- [PROBLEM]: Recast the text lines in the entries below as a single numbered list, omitting blank lines and leaving out the pictures.

- [MATERIAL FOR THIS EXERCISE]:
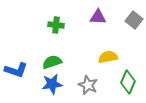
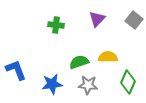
purple triangle: moved 1 px left, 2 px down; rotated 48 degrees counterclockwise
yellow semicircle: rotated 12 degrees clockwise
green semicircle: moved 27 px right
blue L-shape: rotated 130 degrees counterclockwise
gray star: rotated 18 degrees counterclockwise
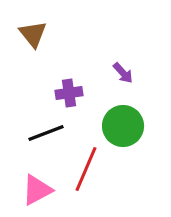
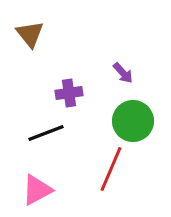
brown triangle: moved 3 px left
green circle: moved 10 px right, 5 px up
red line: moved 25 px right
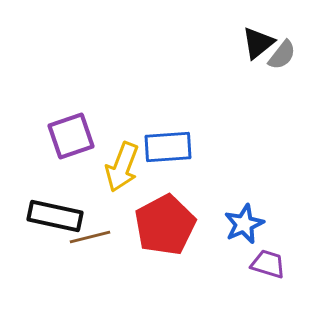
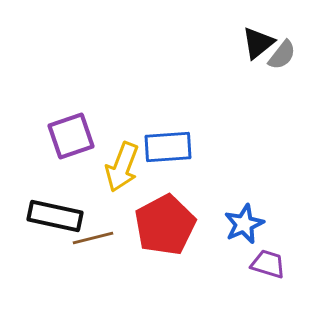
brown line: moved 3 px right, 1 px down
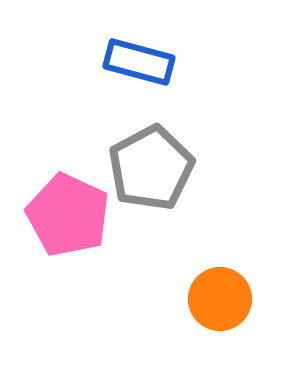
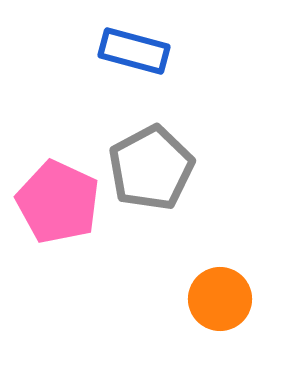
blue rectangle: moved 5 px left, 11 px up
pink pentagon: moved 10 px left, 13 px up
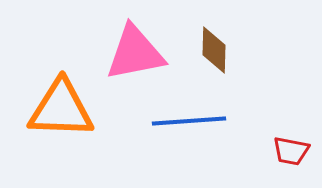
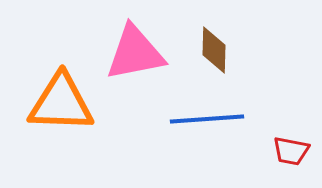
orange triangle: moved 6 px up
blue line: moved 18 px right, 2 px up
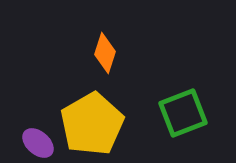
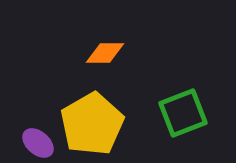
orange diamond: rotated 72 degrees clockwise
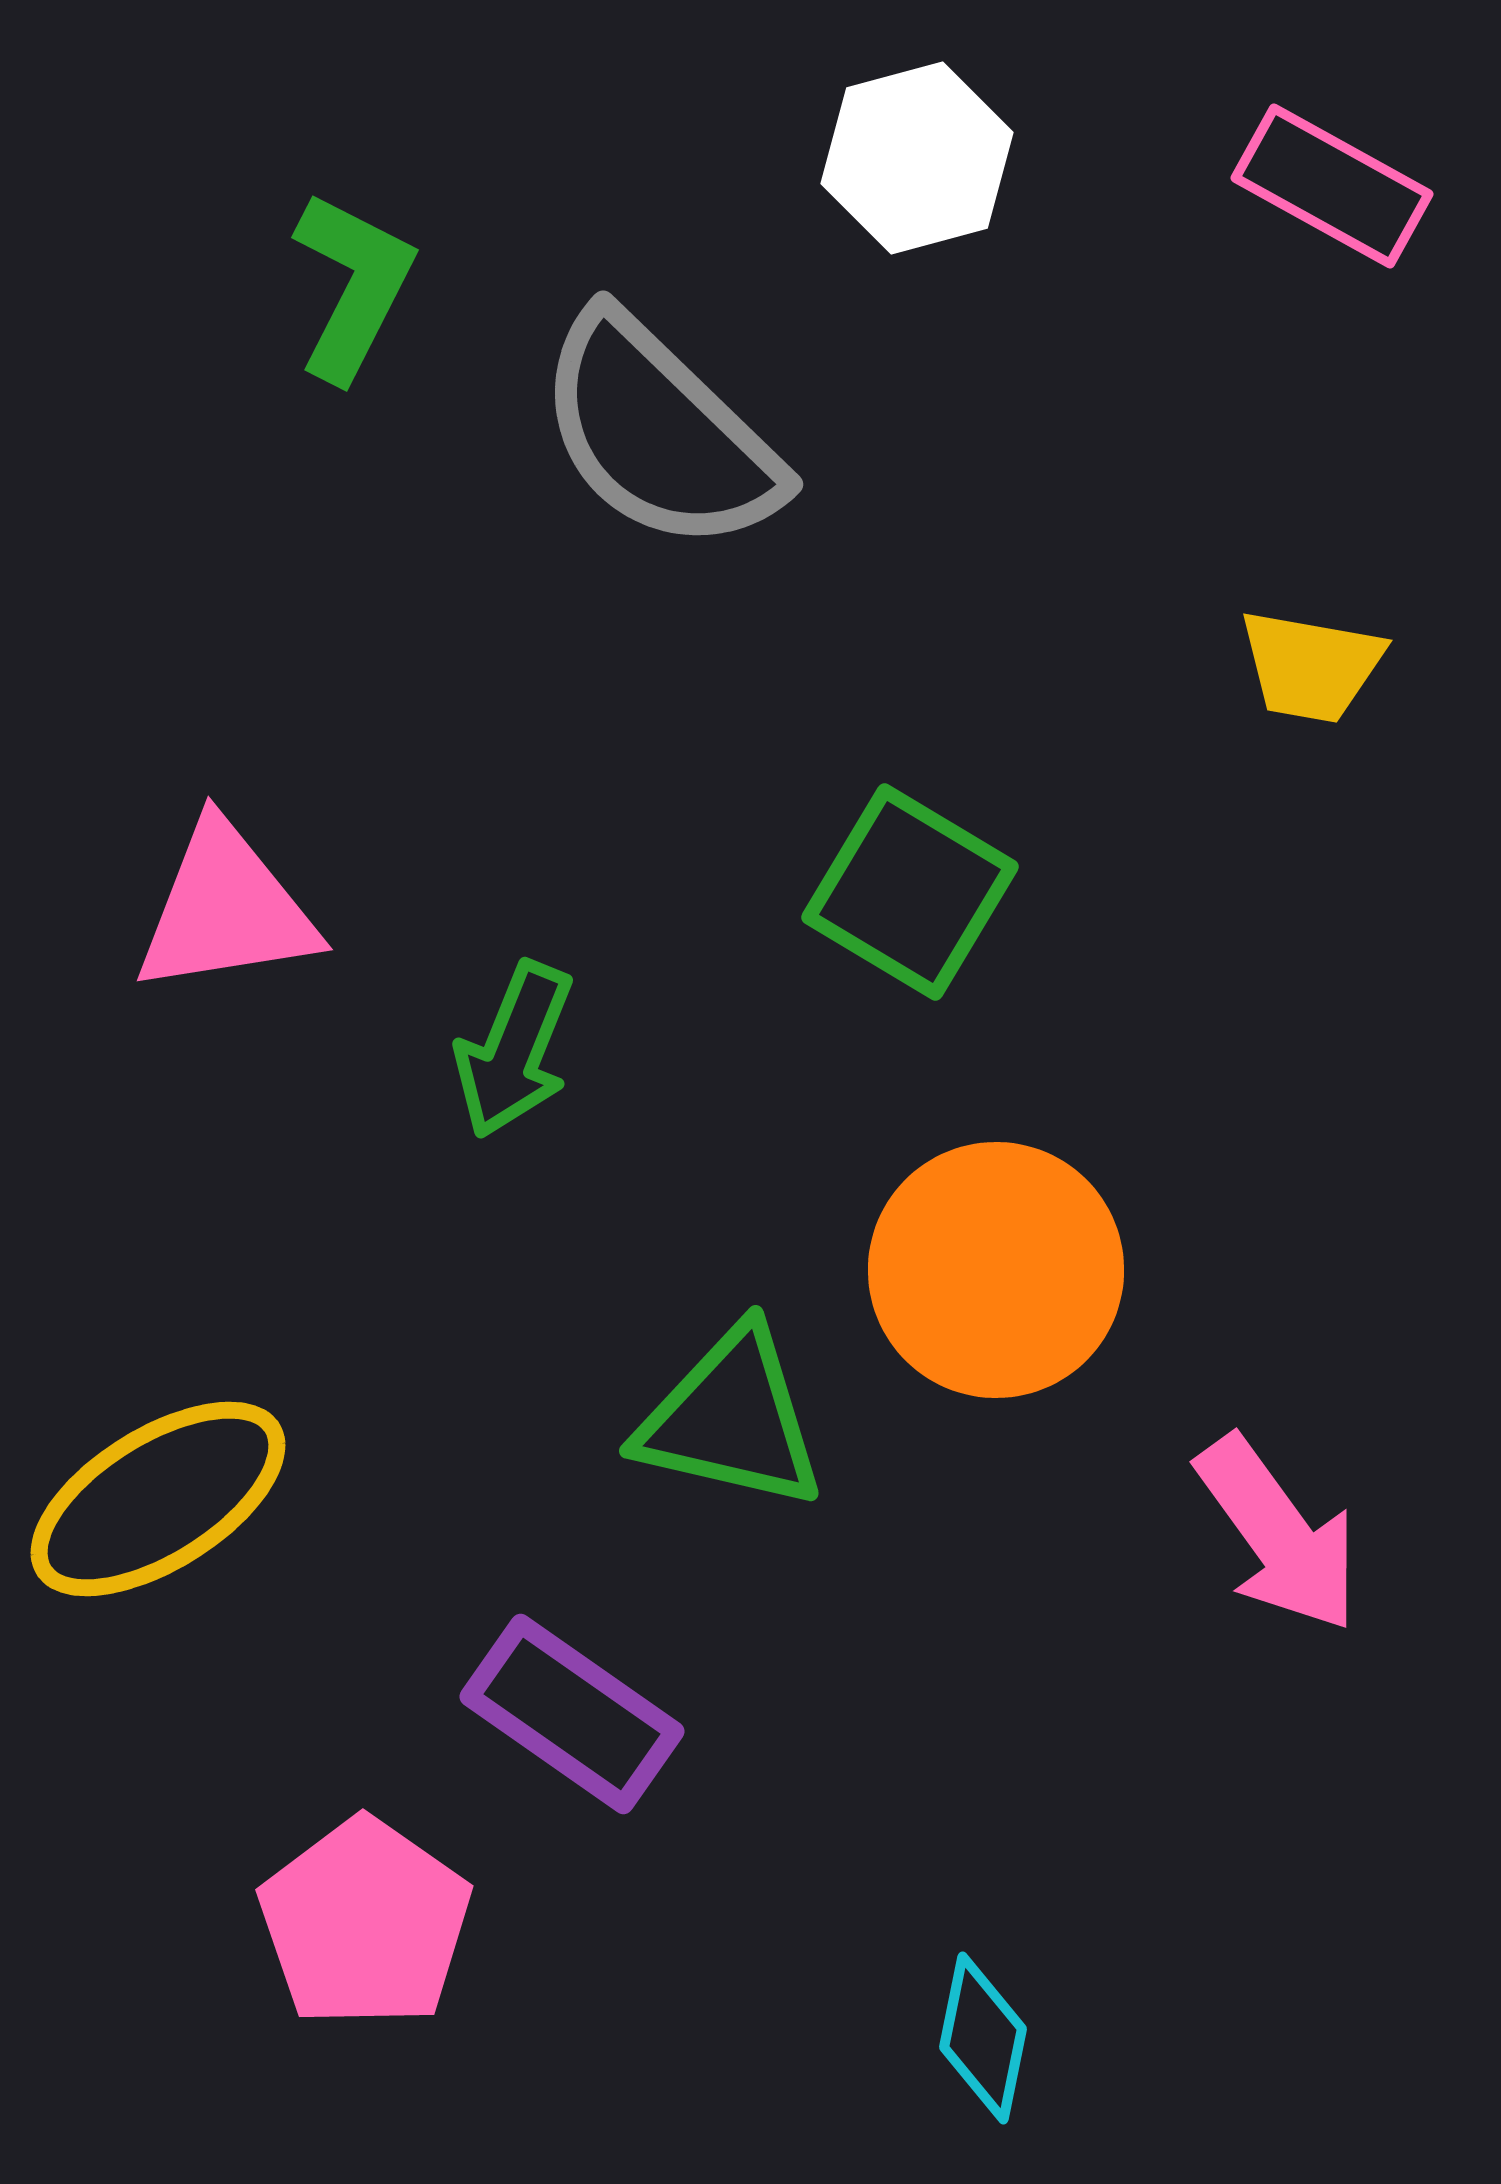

- [EXERCISE RESPONSE]:
1. purple triangle: moved 1 px left, 2 px down; rotated 48 degrees counterclockwise
2. yellow semicircle: rotated 12 degrees clockwise
3. green semicircle: moved 27 px right
4. blue L-shape: rotated 130 degrees counterclockwise
5. gray star: rotated 18 degrees counterclockwise
6. brown triangle: moved 3 px left
7. green circle: moved 10 px right, 5 px up
8. red line: moved 25 px right
9. brown line: moved 3 px right, 1 px down
10. blue rectangle: moved 5 px left, 11 px up
11. pink pentagon: moved 10 px left, 13 px up
12. orange triangle: moved 6 px up
13. blue line: moved 18 px right, 2 px up
14. orange diamond: rotated 72 degrees clockwise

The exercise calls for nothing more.